Extracted records >>
/---
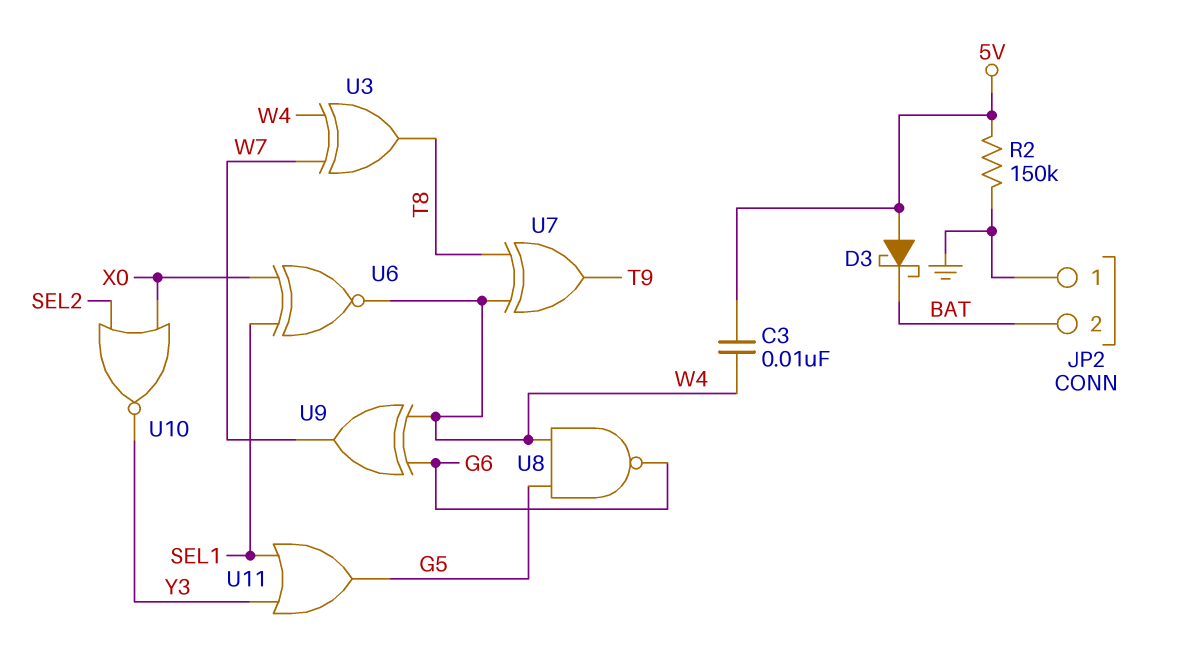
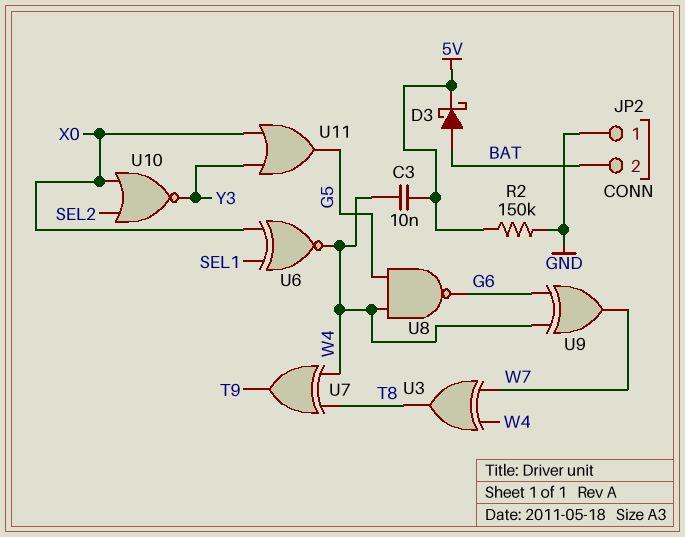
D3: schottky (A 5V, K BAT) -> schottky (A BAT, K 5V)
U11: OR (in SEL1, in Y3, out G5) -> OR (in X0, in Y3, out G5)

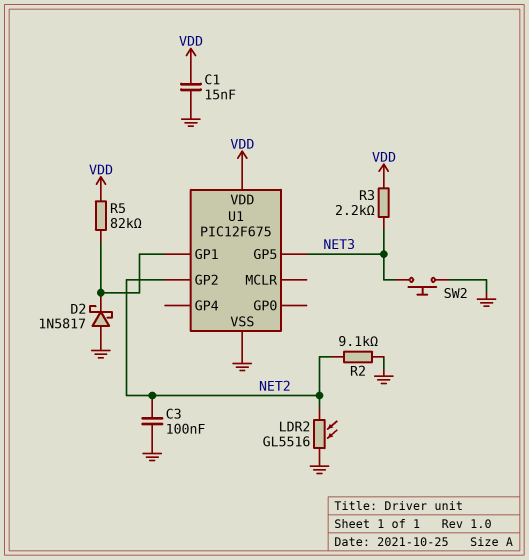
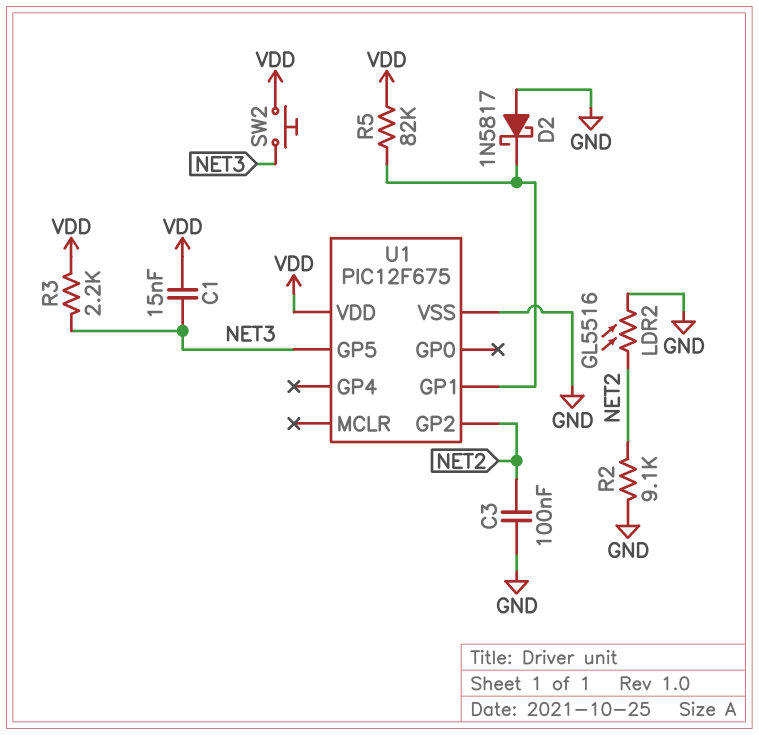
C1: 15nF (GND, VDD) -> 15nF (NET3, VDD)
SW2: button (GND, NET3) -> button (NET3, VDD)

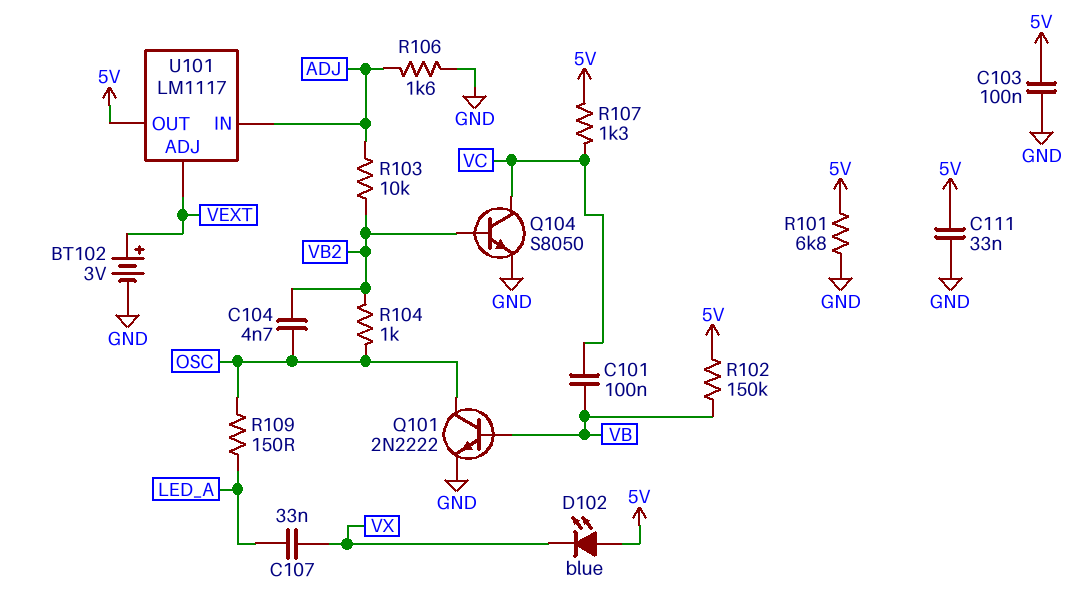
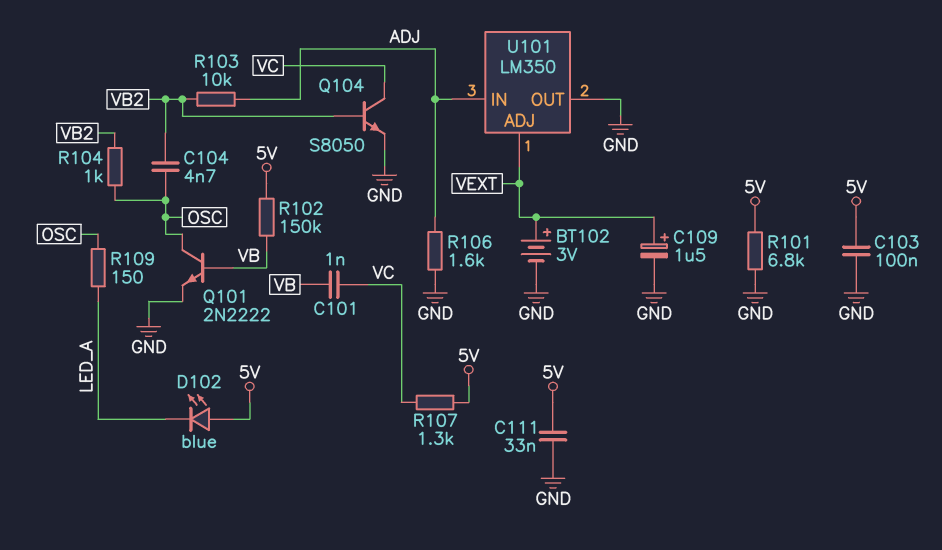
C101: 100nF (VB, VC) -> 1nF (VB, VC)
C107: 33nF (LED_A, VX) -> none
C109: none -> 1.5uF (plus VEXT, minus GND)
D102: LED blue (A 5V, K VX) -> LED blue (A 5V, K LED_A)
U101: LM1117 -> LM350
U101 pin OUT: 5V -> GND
\---
/---
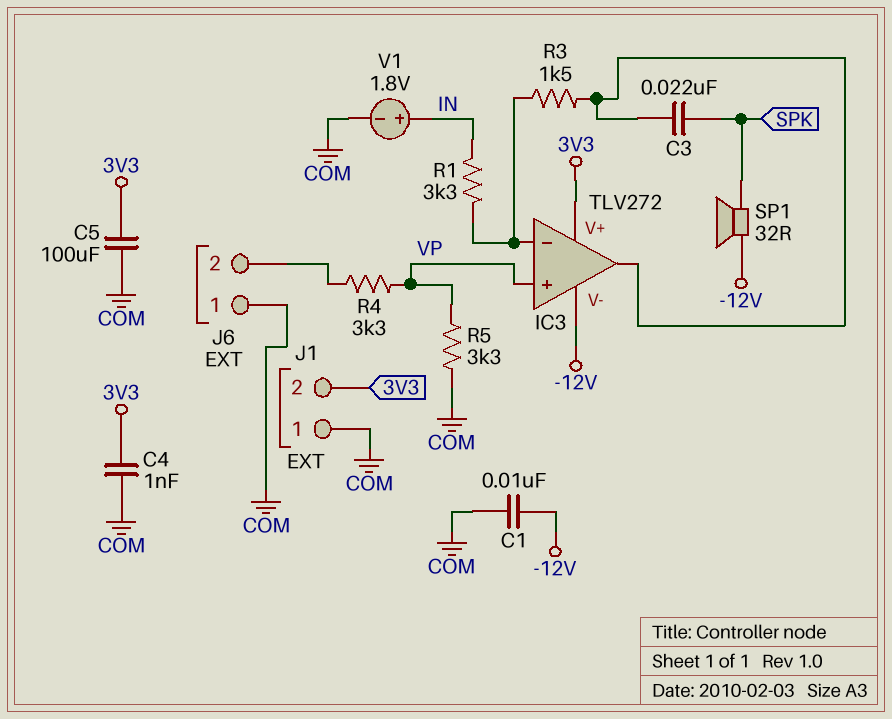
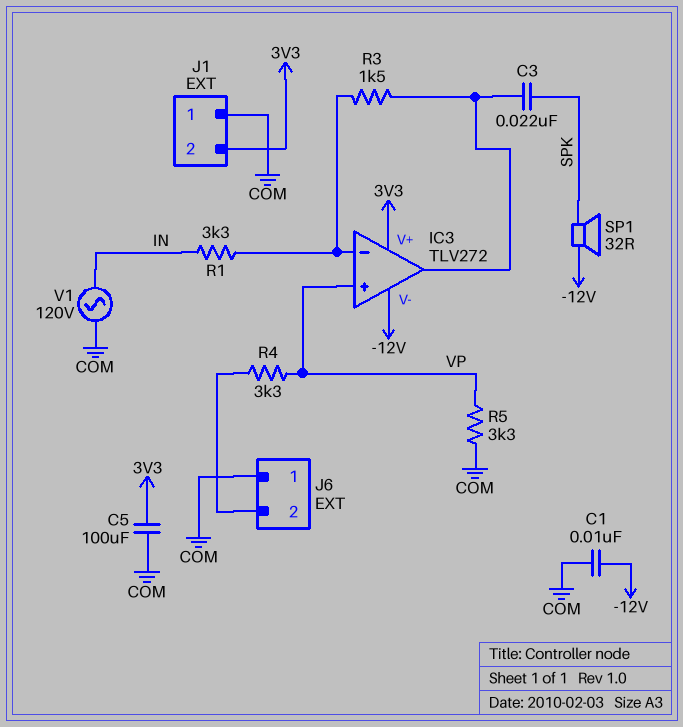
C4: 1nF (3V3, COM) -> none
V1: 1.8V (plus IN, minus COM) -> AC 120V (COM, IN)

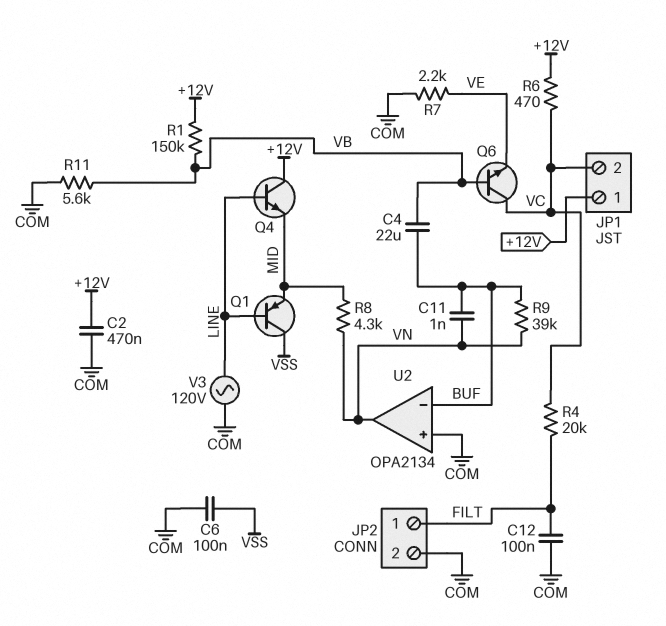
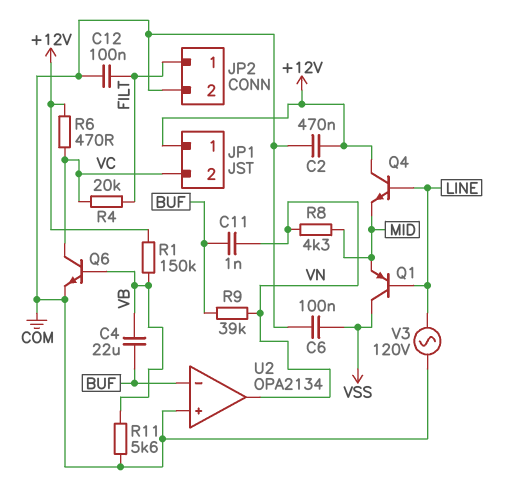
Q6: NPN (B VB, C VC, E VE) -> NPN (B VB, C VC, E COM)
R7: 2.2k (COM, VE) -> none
\---
/---
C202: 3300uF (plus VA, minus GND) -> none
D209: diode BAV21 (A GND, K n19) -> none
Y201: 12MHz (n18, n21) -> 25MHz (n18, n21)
\---
Brief >> Look above for the line with "SW2: button (GND, NET3) -> button (NET3, VDD)" and the line with "U101 pin OUT: 5V -> GND"; set down those two lines and all lines between them exactly, without pictures and without anything else.

Answer box >>
SW2: button (GND, NET3) -> button (NET3, VDD)

C101: 100nF (VB, VC) -> 1nF (VB, VC)
C107: 33nF (LED_A, VX) -> none
C109: none -> 1.5uF (plus VEXT, minus GND)
D102: LED blue (A 5V, K VX) -> LED blue (A 5V, K LED_A)
U101: LM1117 -> LM350
U101 pin OUT: 5V -> GND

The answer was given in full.